Exercise: Restate the records that follow word for word. Omit the images.

Stored data:
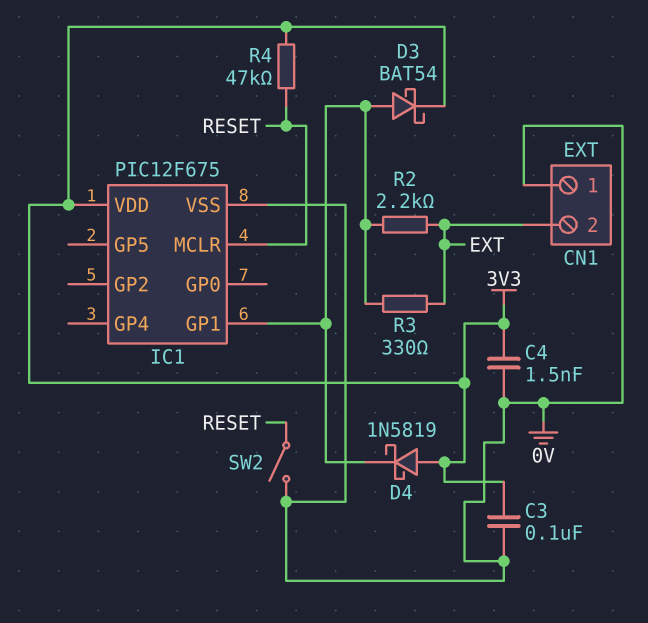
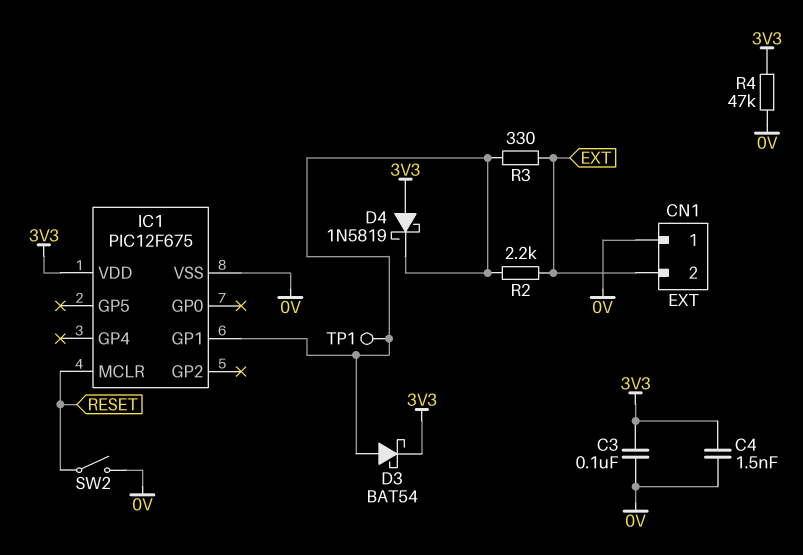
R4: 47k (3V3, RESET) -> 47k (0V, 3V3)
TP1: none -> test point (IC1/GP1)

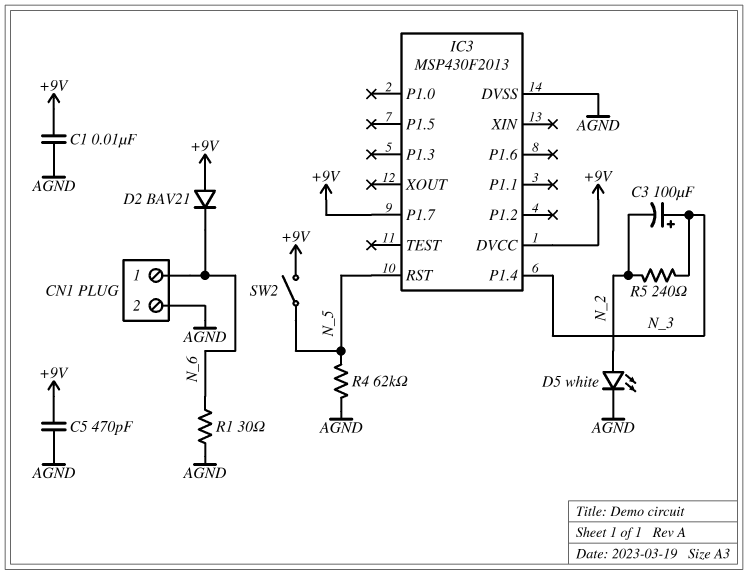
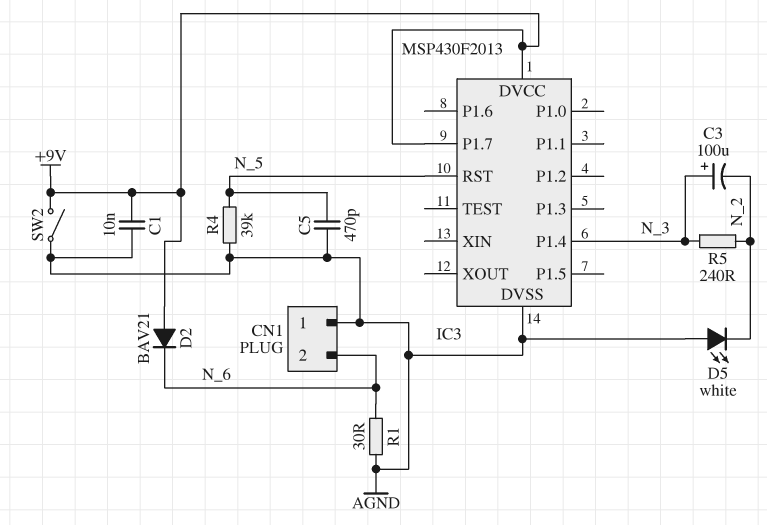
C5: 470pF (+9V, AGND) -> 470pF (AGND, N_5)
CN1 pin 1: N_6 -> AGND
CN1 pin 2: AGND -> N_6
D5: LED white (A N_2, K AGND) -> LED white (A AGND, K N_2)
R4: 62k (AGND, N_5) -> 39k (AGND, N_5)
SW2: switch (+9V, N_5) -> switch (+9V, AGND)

Exercise answer:
R4: 47k (3V3, RESET) -> 47k (0V, 3V3)
TP1: none -> test point (IC1/GP1)

C5: 470pF (+9V, AGND) -> 470pF (AGND, N_5)
CN1 pin 1: N_6 -> AGND
CN1 pin 2: AGND -> N_6
D5: LED white (A N_2, K AGND) -> LED white (A AGND, K N_2)
R4: 62k (AGND, N_5) -> 39k (AGND, N_5)
SW2: switch (+9V, N_5) -> switch (+9V, AGND)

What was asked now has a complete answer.